- [INSTRUCTIONS FOR THE TASK]: Each of the records that follow needs an exact reproduction.

DATA Start Marker

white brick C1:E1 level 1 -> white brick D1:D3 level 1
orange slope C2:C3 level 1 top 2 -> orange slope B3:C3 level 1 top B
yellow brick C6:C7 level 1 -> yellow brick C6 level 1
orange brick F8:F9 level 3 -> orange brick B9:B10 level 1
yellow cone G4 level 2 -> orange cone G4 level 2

DATA End Marker

- [TASK RESPONSE]:
white brick C1:E1 level 1 -> white brick D1:D3 level 1
orange slope C2:C3 level 1 top 2 -> orange slope B3:C3 level 1 top B
yellow brick C6:C7 level 1 -> yellow brick C6 level 1
orange brick F8:F9 level 3 -> orange brick B9:B10 level 1
yellow cone G4 level 2 -> orange cone G4 level 2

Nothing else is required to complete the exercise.